WORK REQUEST =
Leave every picture out, and print the full listing again exactly.

THE DATA =

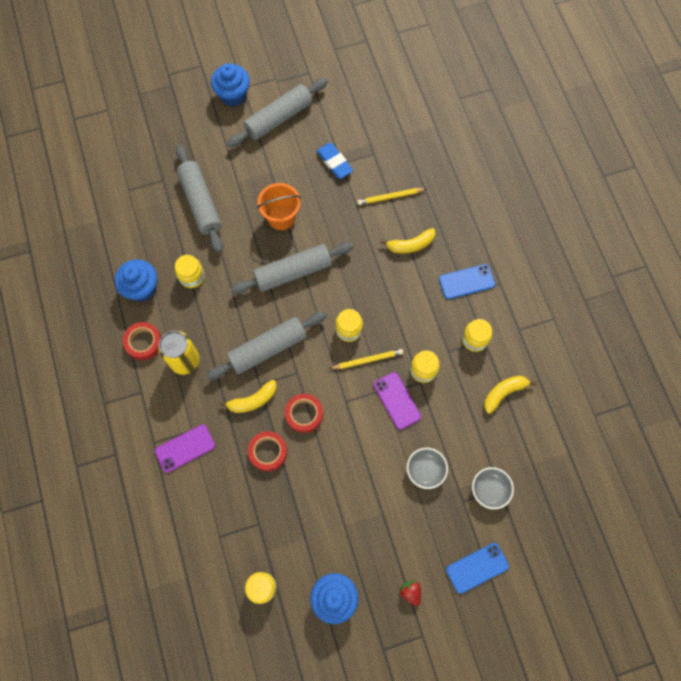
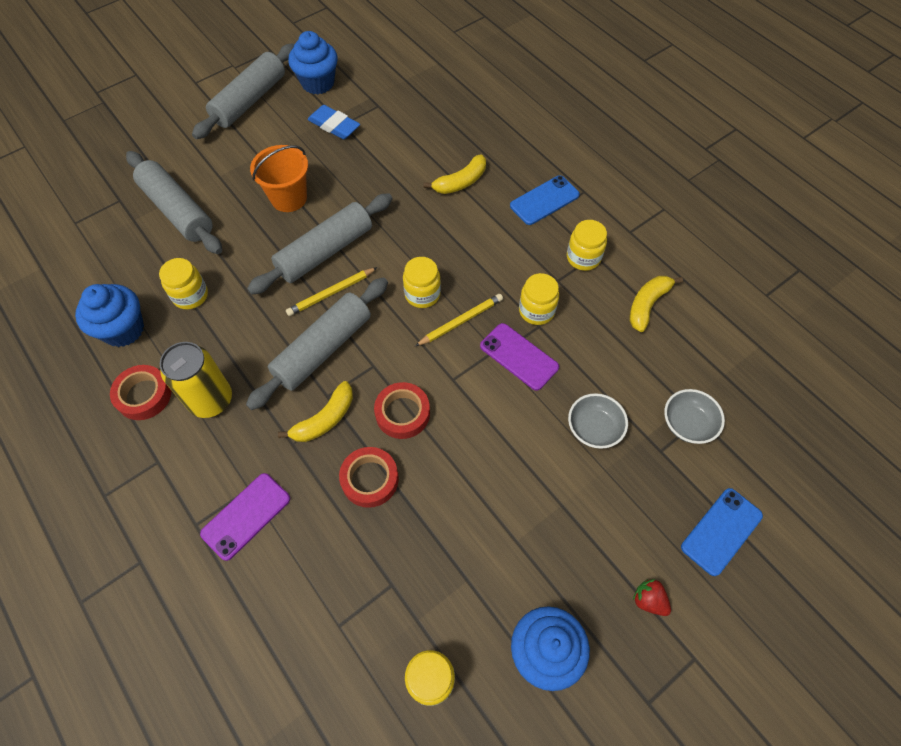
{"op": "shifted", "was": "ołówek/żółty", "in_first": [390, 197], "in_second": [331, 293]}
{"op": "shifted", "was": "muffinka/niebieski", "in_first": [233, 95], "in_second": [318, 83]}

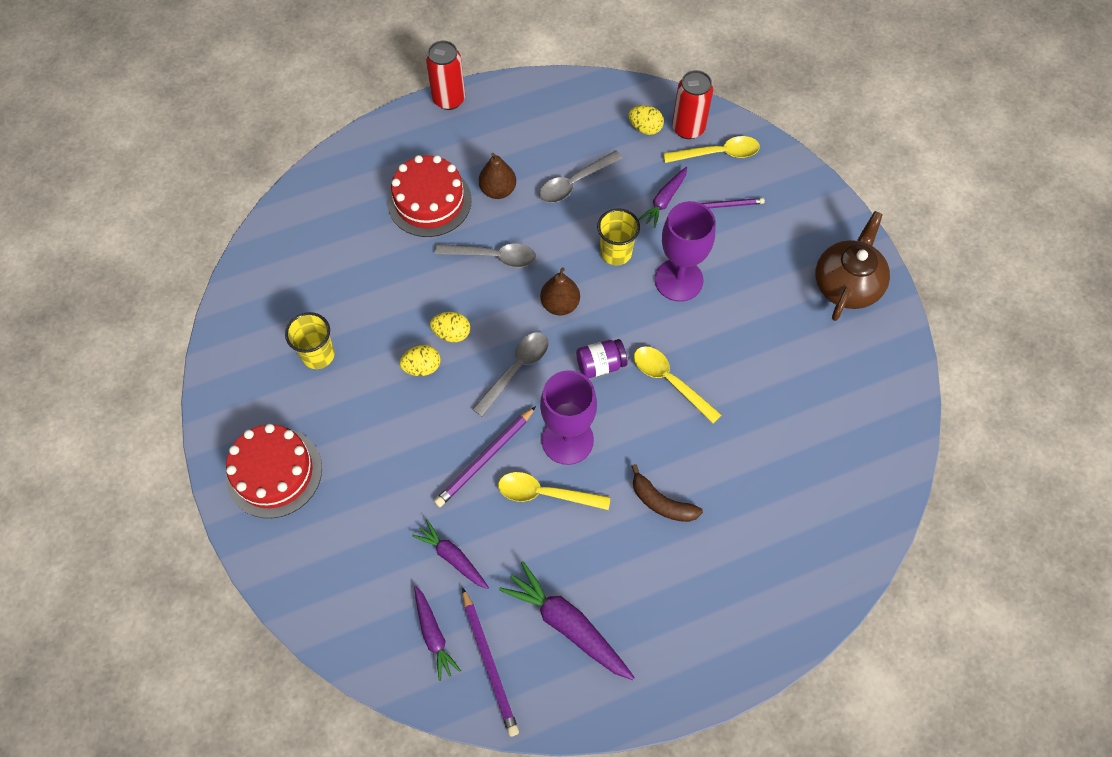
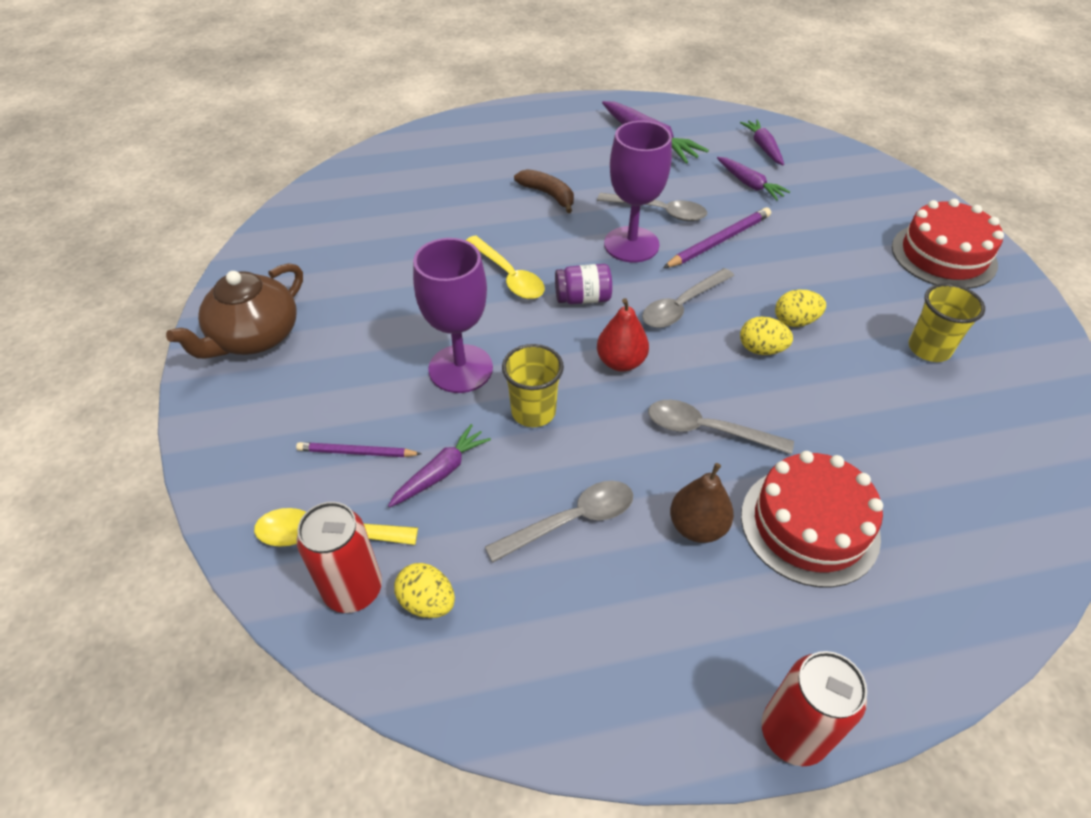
{"op": "repainted", "was": "łyżka/żółty", "now": "łyżka/szary", "in_first": [545, 493], "in_second": [659, 212]}
{"op": "repainted", "was": "gruszka/brązowy", "now": "gruszka/czerwony", "in_first": [560, 304], "in_second": [621, 362]}
{"op": "gone", "was": "ołówek/fioletowy", "in_first": [489, 663]}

OUTPUT =
{"op": "shifted", "was": "ołówek/żółty", "in_first": [390, 197], "in_second": [331, 293]}
{"op": "shifted", "was": "muffinka/niebieski", "in_first": [233, 95], "in_second": [318, 83]}

{"op": "repainted", "was": "łyżka/żółty", "now": "łyżka/szary", "in_first": [545, 493], "in_second": [659, 212]}
{"op": "repainted", "was": "gruszka/brązowy", "now": "gruszka/czerwony", "in_first": [560, 304], "in_second": [621, 362]}
{"op": "gone", "was": "ołówek/fioletowy", "in_first": [489, 663]}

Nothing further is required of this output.